• _RECORDS SUPPLIED_
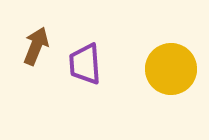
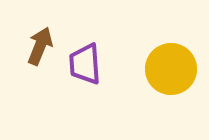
brown arrow: moved 4 px right
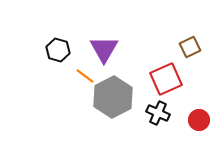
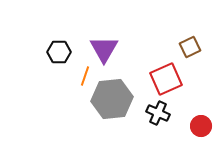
black hexagon: moved 1 px right, 2 px down; rotated 15 degrees counterclockwise
orange line: rotated 72 degrees clockwise
gray hexagon: moved 1 px left, 2 px down; rotated 21 degrees clockwise
red circle: moved 2 px right, 6 px down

• _DIRECTIONS_
All lines from the one that holds "gray hexagon: moved" to the end of the entries above must be transcribed exactly, both ends included, and no others.

• _WRITTEN ANSWER_
gray hexagon: moved 1 px left, 2 px down; rotated 21 degrees clockwise
red circle: moved 2 px right, 6 px down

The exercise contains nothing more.